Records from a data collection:
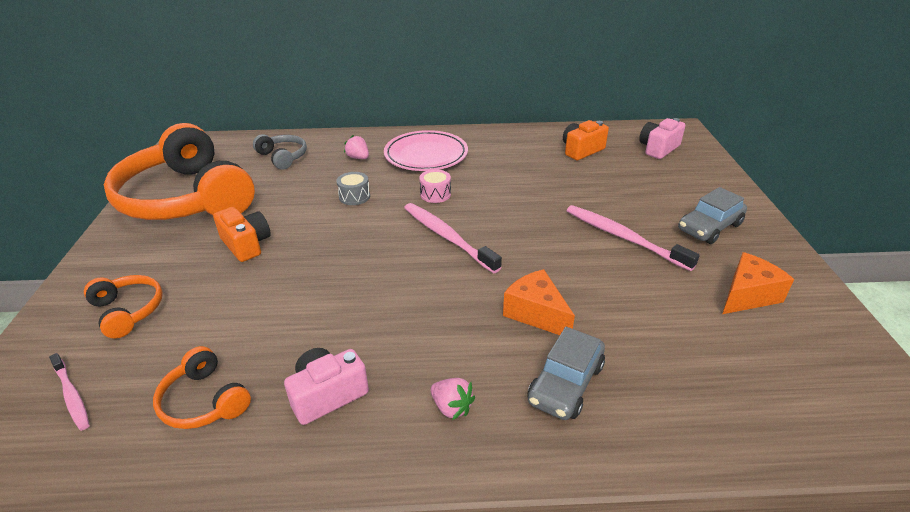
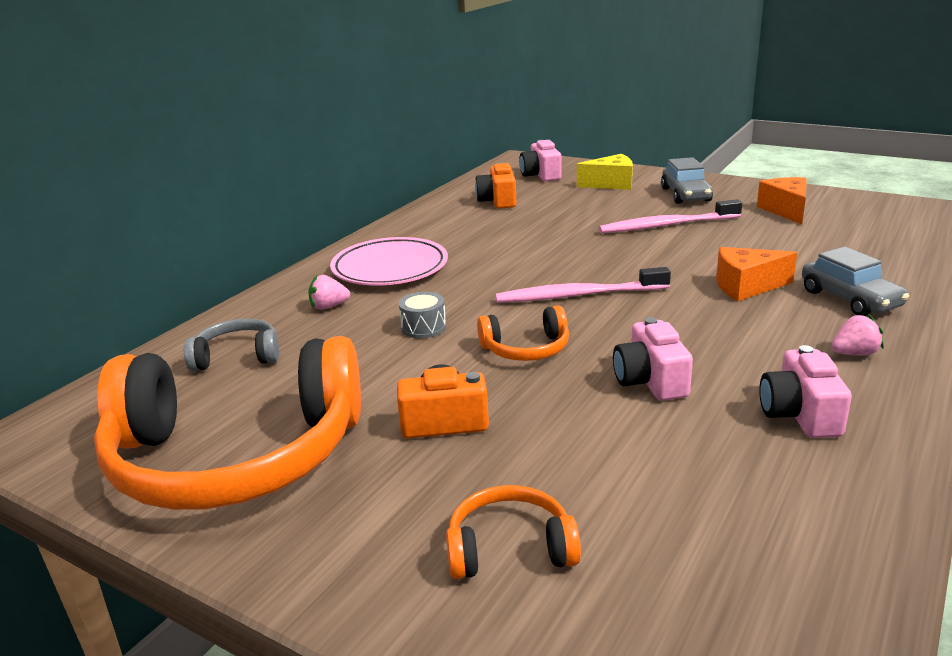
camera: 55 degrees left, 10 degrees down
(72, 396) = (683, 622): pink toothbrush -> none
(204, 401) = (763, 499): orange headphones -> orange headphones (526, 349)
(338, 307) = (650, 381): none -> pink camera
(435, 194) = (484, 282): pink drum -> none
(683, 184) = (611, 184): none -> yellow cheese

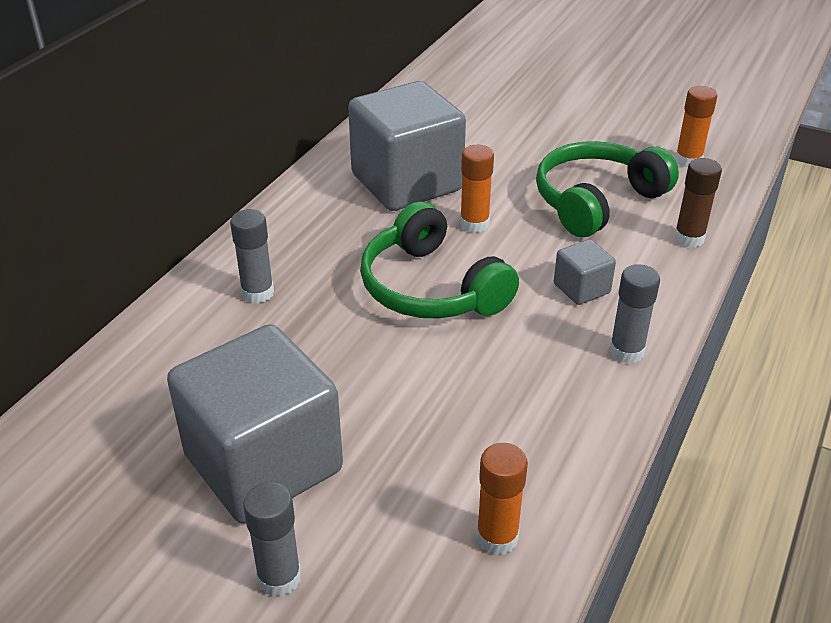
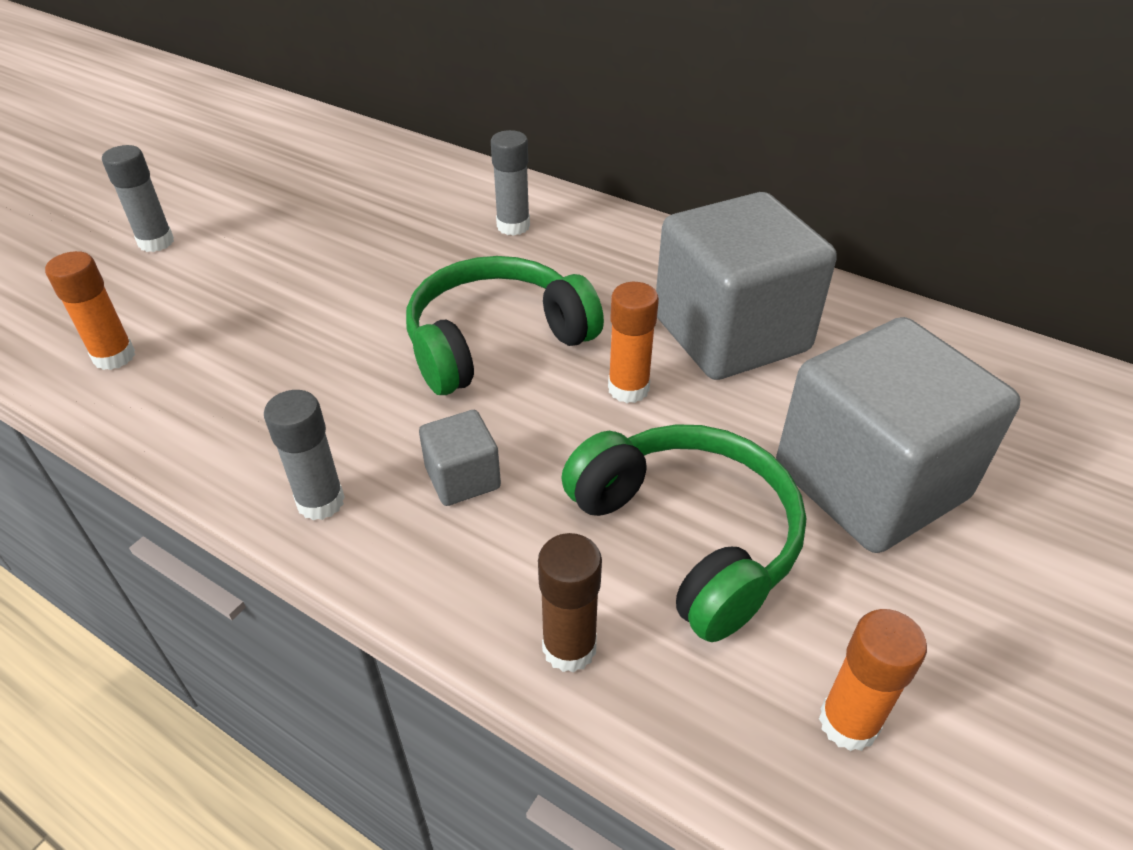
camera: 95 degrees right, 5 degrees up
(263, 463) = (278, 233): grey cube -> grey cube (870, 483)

--

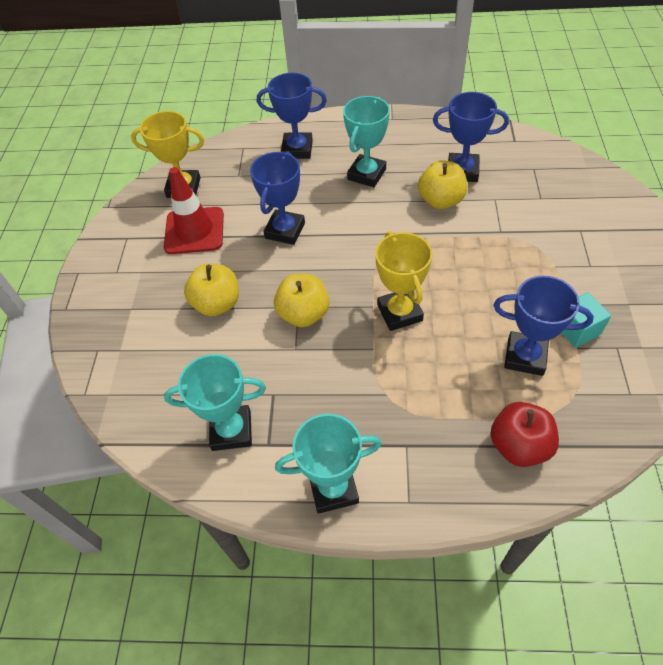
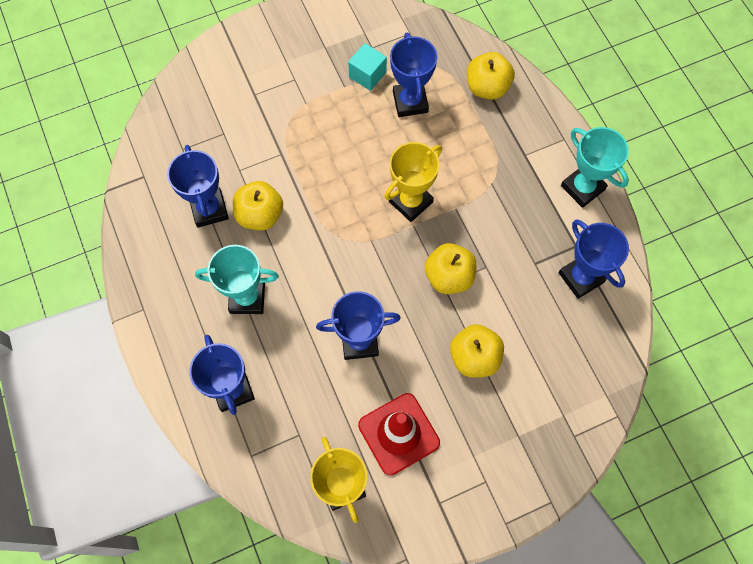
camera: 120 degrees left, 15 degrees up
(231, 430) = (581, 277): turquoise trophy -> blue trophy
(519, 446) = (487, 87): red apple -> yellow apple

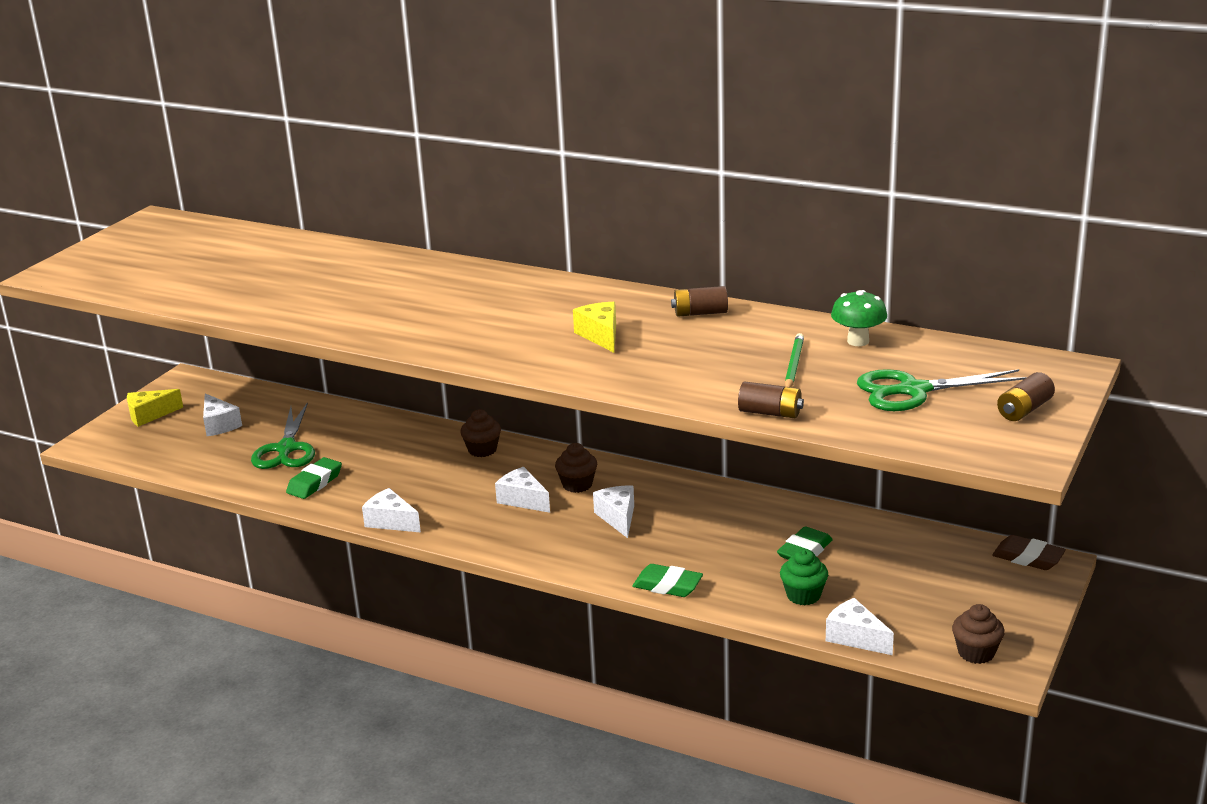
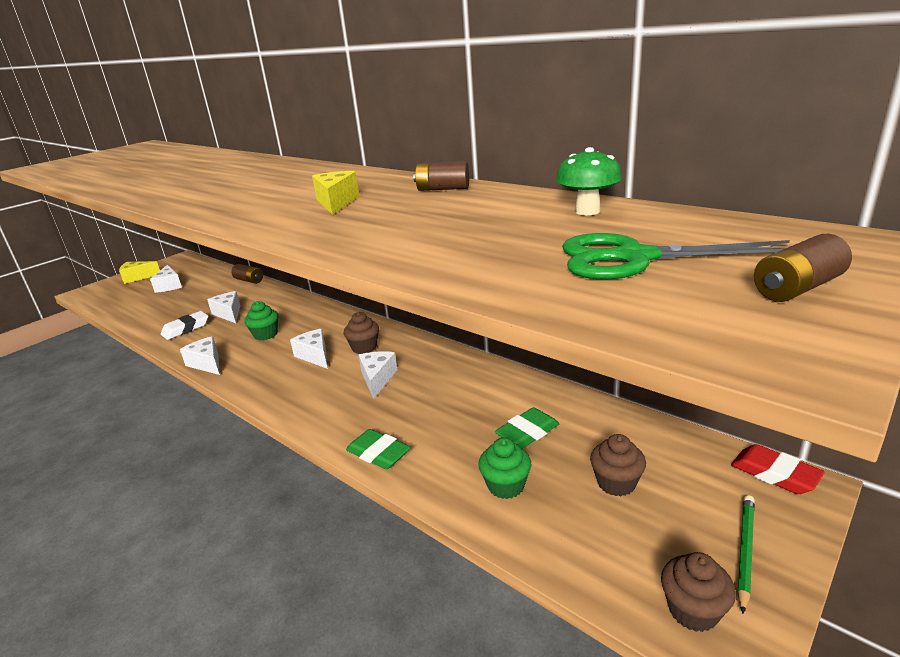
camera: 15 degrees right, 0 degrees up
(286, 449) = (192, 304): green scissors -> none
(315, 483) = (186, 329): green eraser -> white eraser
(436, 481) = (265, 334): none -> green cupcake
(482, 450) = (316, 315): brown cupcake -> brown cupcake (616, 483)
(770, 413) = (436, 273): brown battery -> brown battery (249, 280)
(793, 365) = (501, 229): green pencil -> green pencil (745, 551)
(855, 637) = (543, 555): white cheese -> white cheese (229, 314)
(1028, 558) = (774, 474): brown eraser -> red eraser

...

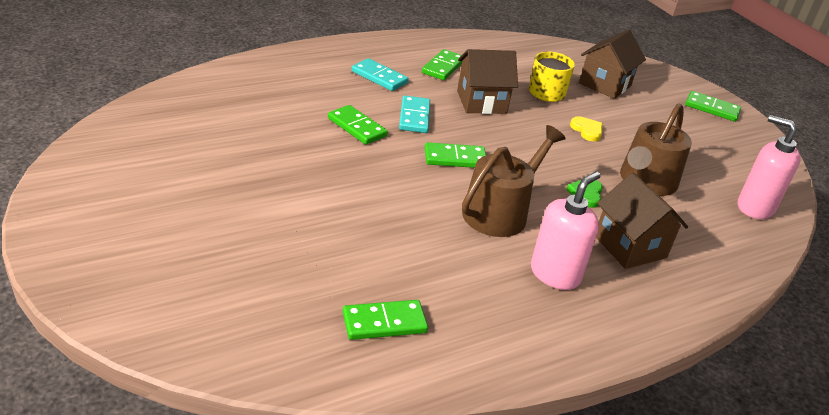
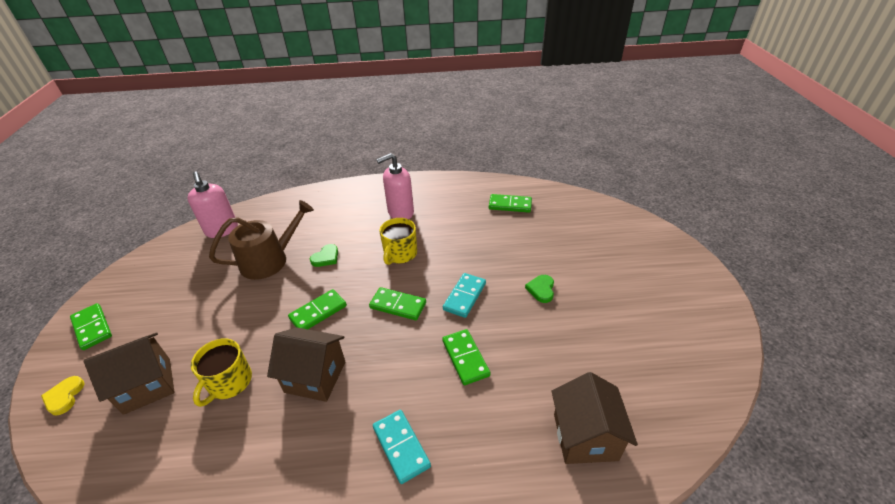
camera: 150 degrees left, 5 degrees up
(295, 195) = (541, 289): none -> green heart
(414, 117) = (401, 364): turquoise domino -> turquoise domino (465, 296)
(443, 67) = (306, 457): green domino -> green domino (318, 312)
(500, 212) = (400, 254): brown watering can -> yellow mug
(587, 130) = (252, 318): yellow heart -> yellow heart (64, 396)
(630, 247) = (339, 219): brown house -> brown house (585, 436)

What needs to be done: Reproduce the lines above beginning at the line that contains "camera: 55 degrees left, 10 degrees down" and ending at the line that contains "(263, 463) = (278, 233): grey". No pictures.

Answer to this task:
camera: 55 degrees left, 10 degrees down
(72, 396) = (683, 622): pink toothbrush -> none
(204, 401) = (763, 499): orange headphones -> orange headphones (526, 349)
(338, 307) = (650, 381): none -> pink camera
(435, 194) = (484, 282): pink drum -> none
(683, 184) = (611, 184): none -> yellow cheese

camera: 95 degrees right, 5 degrees up
(263, 463) = (278, 233): grey cube -> grey cube (870, 483)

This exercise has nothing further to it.